Quote the entire listing below verbatim, reproducing every line without alteration.

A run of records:
#####
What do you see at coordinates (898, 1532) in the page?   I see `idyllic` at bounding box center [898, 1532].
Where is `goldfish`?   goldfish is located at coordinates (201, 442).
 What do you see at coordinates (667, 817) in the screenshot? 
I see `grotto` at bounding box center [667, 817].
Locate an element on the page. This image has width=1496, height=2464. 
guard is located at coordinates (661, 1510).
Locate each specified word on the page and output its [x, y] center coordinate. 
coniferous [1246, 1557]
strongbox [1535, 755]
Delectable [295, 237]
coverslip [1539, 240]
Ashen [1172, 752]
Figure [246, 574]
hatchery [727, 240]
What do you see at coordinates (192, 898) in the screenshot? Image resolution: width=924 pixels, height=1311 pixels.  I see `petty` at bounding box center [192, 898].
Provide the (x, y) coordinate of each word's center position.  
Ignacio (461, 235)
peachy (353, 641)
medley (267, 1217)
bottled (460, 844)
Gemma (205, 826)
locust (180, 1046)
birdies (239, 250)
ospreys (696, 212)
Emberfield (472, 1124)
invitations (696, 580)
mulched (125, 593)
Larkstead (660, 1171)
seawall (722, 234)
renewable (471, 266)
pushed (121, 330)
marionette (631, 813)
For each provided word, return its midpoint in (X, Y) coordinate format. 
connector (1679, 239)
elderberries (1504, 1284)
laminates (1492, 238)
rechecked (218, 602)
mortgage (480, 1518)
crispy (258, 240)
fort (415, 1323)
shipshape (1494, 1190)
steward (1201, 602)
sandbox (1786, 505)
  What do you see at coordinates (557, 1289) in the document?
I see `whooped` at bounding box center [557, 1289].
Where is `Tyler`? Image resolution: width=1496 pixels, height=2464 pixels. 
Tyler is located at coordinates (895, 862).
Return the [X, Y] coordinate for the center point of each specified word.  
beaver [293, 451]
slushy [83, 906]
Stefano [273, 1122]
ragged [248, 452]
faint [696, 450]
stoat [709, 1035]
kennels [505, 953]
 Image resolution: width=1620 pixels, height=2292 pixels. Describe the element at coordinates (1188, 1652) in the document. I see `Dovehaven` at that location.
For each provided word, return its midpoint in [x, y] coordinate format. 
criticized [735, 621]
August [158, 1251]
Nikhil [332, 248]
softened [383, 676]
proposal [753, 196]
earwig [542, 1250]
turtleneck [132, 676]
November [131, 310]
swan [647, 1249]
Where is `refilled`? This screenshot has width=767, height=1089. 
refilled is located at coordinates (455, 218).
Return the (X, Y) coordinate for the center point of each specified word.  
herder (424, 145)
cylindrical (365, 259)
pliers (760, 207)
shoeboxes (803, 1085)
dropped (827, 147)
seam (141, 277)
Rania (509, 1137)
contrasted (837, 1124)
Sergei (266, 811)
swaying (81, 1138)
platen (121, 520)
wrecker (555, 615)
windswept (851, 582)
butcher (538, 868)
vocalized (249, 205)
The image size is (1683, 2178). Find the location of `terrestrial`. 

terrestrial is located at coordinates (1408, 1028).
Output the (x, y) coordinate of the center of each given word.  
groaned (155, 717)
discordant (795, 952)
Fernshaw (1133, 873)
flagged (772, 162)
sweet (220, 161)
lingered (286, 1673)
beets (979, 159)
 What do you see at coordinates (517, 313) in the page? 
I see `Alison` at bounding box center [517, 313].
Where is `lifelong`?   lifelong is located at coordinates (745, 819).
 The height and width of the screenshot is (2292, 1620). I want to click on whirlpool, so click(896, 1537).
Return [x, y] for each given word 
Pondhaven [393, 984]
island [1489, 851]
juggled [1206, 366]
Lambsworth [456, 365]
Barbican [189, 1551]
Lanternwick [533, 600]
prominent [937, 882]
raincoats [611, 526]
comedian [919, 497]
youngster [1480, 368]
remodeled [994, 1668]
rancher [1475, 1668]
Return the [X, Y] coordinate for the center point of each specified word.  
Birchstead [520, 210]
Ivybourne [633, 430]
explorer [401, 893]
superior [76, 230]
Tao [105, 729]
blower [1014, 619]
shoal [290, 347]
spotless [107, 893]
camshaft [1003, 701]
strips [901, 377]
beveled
#####
- **EXPECTED ANSWER**:
What do you see at coordinates (898, 1532) in the page?   I see `idyllic` at bounding box center [898, 1532].
Where is `goldfish`?   goldfish is located at coordinates (201, 442).
 What do you see at coordinates (667, 817) in the screenshot? 
I see `grotto` at bounding box center [667, 817].
Locate an element on the page. This image has width=1496, height=2464. 
guard is located at coordinates (661, 1510).
Locate each specified word on the page and output its [x, y] center coordinate. 
coniferous [1246, 1557]
strongbox [1535, 755]
Delectable [295, 237]
coverslip [1539, 240]
Ashen [1172, 752]
Figure [246, 574]
hatchery [727, 240]
What do you see at coordinates (192, 898) in the screenshot? Image resolution: width=924 pixels, height=1311 pixels.  I see `petty` at bounding box center [192, 898].
Provide the (x, y) coordinate of each word's center position.  
Ignacio (461, 235)
peachy (353, 641)
medley (267, 1217)
bottled (460, 844)
Gemma (205, 826)
locust (180, 1046)
birdies (239, 250)
ospreys (696, 212)
Emberfield (472, 1124)
invitations (696, 580)
mulched (125, 593)
Larkstead (660, 1171)
seawall (722, 234)
renewable (471, 266)
pushed (121, 330)
marionette (631, 813)
For each provided word, return its midpoint in (X, Y) coordinate format. 
connector (1679, 239)
elderberries (1504, 1284)
laminates (1492, 238)
rechecked (218, 602)
mortgage (480, 1518)
crispy (258, 240)
fort (415, 1323)
shipshape (1494, 1190)
steward (1201, 602)
sandbox (1786, 505)
  What do you see at coordinates (557, 1289) in the document?
I see `whooped` at bounding box center [557, 1289].
Where is `Tyler`? Image resolution: width=1496 pixels, height=2464 pixels. 
Tyler is located at coordinates (895, 862).
Return the [X, Y] coordinate for the center point of each specified word.  
beaver [293, 451]
slushy [83, 906]
Stefano [273, 1122]
ragged [248, 452]
faint [696, 450]
stoat [709, 1035]
kennels [505, 953]
 Image resolution: width=1620 pixels, height=2292 pixels. Describe the element at coordinates (1188, 1652) in the document. I see `Dovehaven` at that location.
For each provided word, return its midpoint in [x, y] coordinate format. 
criticized [735, 621]
August [158, 1251]
Nikhil [332, 248]
softened [383, 676]
proposal [753, 196]
earwig [542, 1250]
turtleneck [132, 676]
November [131, 310]
swan [647, 1249]
Where is `refilled`? This screenshot has width=767, height=1089. 
refilled is located at coordinates (455, 218).
Return the (X, Y) coordinate for the center point of each specified word.  
herder (424, 145)
cylindrical (365, 259)
pliers (760, 207)
shoeboxes (803, 1085)
dropped (827, 147)
seam (141, 277)
Rania (509, 1137)
contrasted (837, 1124)
Sergei (266, 811)
swaying (81, 1138)
platen (121, 520)
wrecker (555, 615)
windswept (851, 582)
butcher (538, 868)
vocalized (249, 205)
The image size is (1683, 2178). Find the location of `terrestrial`. 

terrestrial is located at coordinates (1408, 1028).
Output the (x, y) coordinate of the center of each given word.  
groaned (155, 717)
discordant (795, 952)
Fernshaw (1133, 873)
flagged (772, 162)
sweet (220, 161)
lingered (286, 1673)
beets (979, 159)
 What do you see at coordinates (517, 313) in the page? 
I see `Alison` at bounding box center [517, 313].
Where is `lifelong`?   lifelong is located at coordinates (745, 819).
 The height and width of the screenshot is (2292, 1620). I want to click on whirlpool, so click(896, 1537).
Return [x, y] for each given word 
Pondhaven [393, 984]
island [1489, 851]
juggled [1206, 366]
Lambsworth [456, 365]
Barbican [189, 1551]
Lanternwick [533, 600]
prominent [937, 882]
raincoats [611, 526]
comedian [919, 497]
youngster [1480, 368]
remodeled [994, 1668]
rancher [1475, 1668]
Return the [X, Y] coordinate for the center point of each specified word.  
Birchstead [520, 210]
Ivybourne [633, 430]
explorer [401, 893]
superior [76, 230]
Tao [105, 729]
blower [1014, 619]
shoal [290, 347]
spotless [107, 893]
camshaft [1003, 701]
strips [901, 377]
beveled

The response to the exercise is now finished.